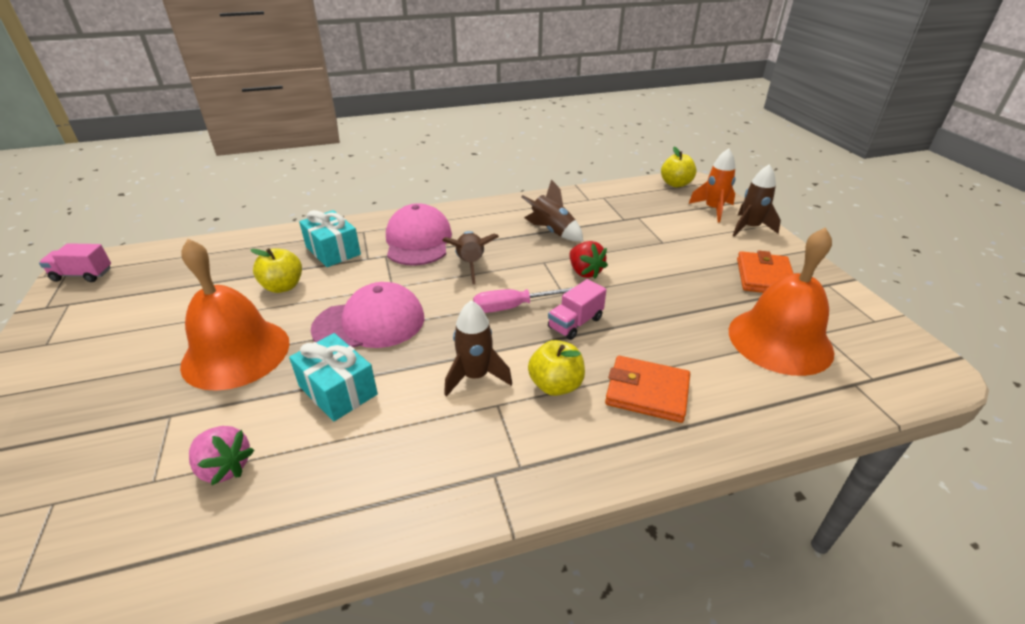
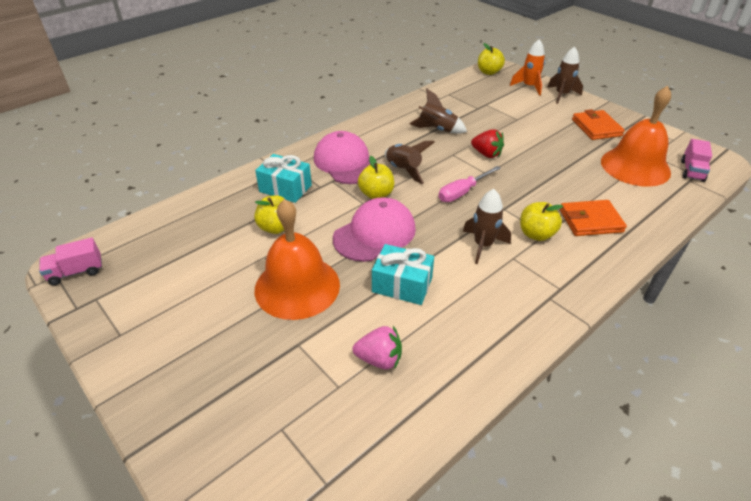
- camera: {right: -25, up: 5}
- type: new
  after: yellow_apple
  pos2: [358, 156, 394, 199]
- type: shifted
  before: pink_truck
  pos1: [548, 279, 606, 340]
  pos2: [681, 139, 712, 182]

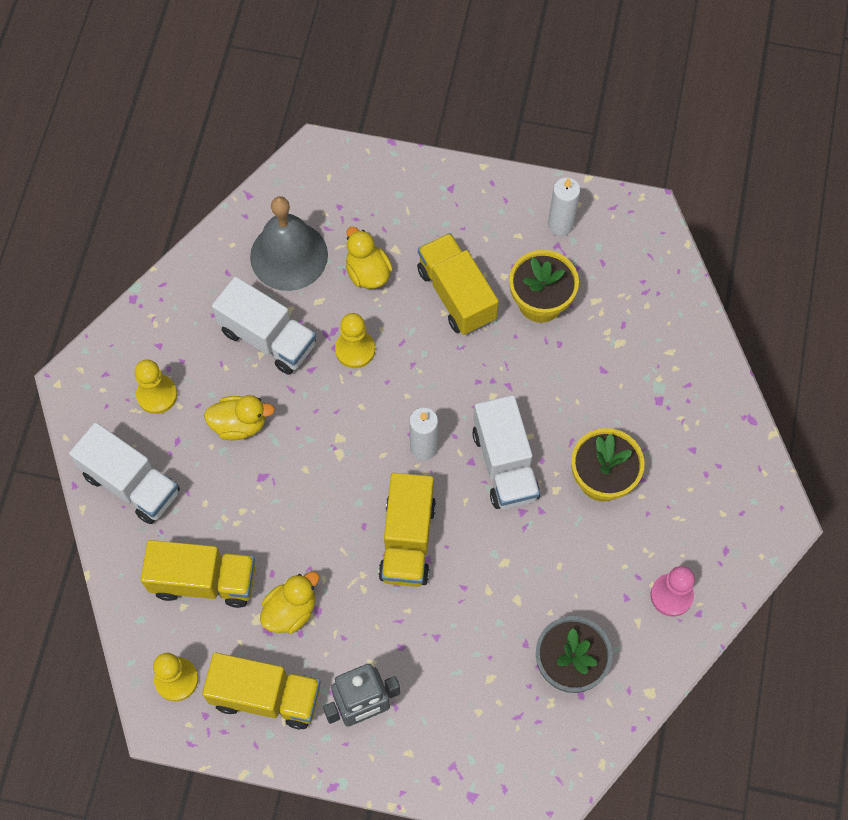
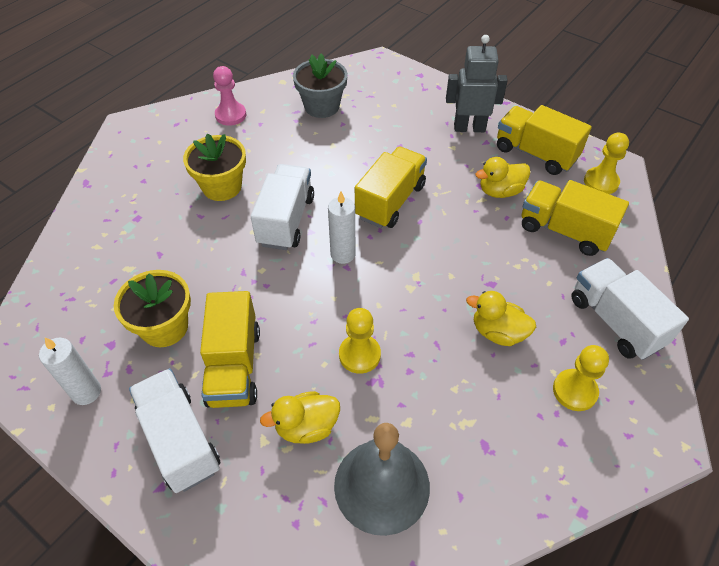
- camera: {right: -155, up: -15}
- type: shifted
  before: white_truck
  pos1: [212, 276, 316, 375]
  pos2: [129, 368, 220, 493]
- type: rotated
  before: yellow_duck
  pos1: [346, 227, 393, 289]
  pos2: [260, 391, 340, 444]
  turn: 75

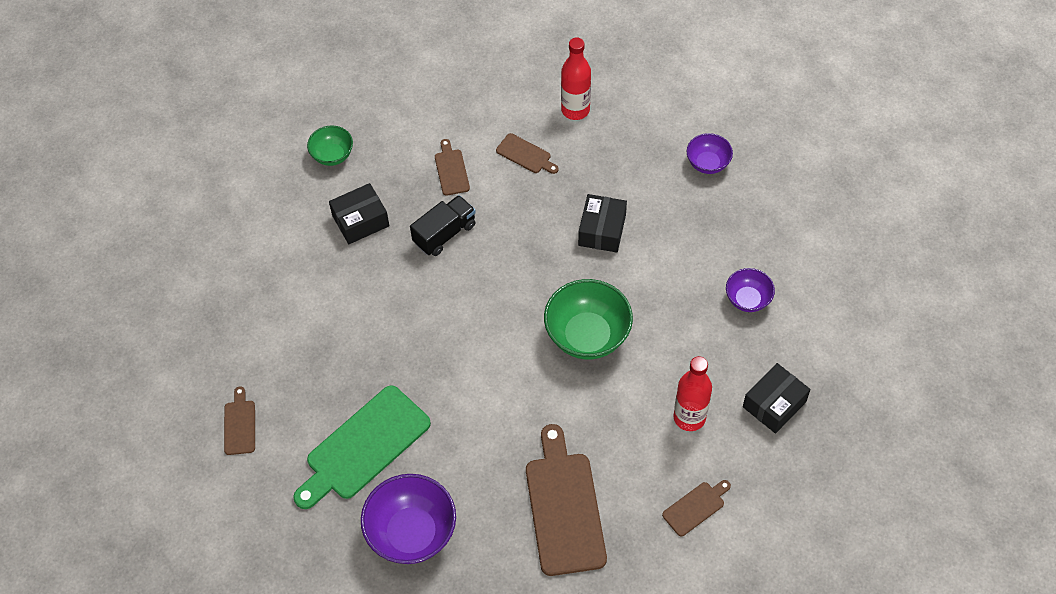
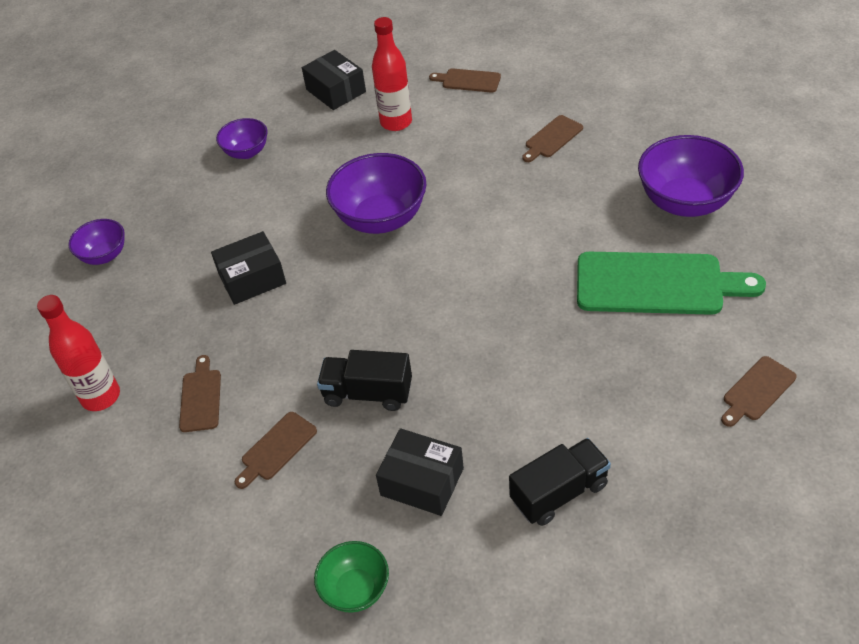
- camera: {right: -125, up: -10}
- type: rotated
  before: black_box
  pos1: [743, 363, 811, 434]
  pos2: [302, 50, 366, 110]
  turn: 45
- type: repainted
  before: green_bowl
  after: purple_bowl
  pos1: [544, 279, 633, 359]
  pos2: [326, 153, 426, 234]
- type: new
  after: black_truck
  pos2: [509, 438, 611, 526]
- type: scaled
  before: brown_cutting_board
  pos1: [526, 424, 607, 576]
  pos2: [522, 115, 583, 162]
  scale: 0.48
++++++++
Each entry above should be reproduced exactly, with the pictures removed.

▶ [Result below]:
- camera: {right: -25, up: 5}
- type: new
  after: yellow_apple
  pos2: [358, 156, 394, 199]
- type: shifted
  before: pink_truck
  pos1: [548, 279, 606, 340]
  pos2: [681, 139, 712, 182]

- camera: {right: -155, up: -15}
- type: shifted
  before: white_truck
  pos1: [212, 276, 316, 375]
  pos2: [129, 368, 220, 493]
- type: rotated
  before: yellow_duck
  pos1: [346, 227, 393, 289]
  pos2: [260, 391, 340, 444]
  turn: 75

- camera: {right: -125, up: -10}
- type: rotated
  before: black_box
  pos1: [743, 363, 811, 434]
  pos2: [302, 50, 366, 110]
  turn: 45
- type: repainted
  before: green_bowl
  after: purple_bowl
  pos1: [544, 279, 633, 359]
  pos2: [326, 153, 426, 234]
- type: new
  after: black_truck
  pos2: [509, 438, 611, 526]
- type: scaled
  before: brown_cutting_board
  pos1: [526, 424, 607, 576]
  pos2: [522, 115, 583, 162]
  scale: 0.48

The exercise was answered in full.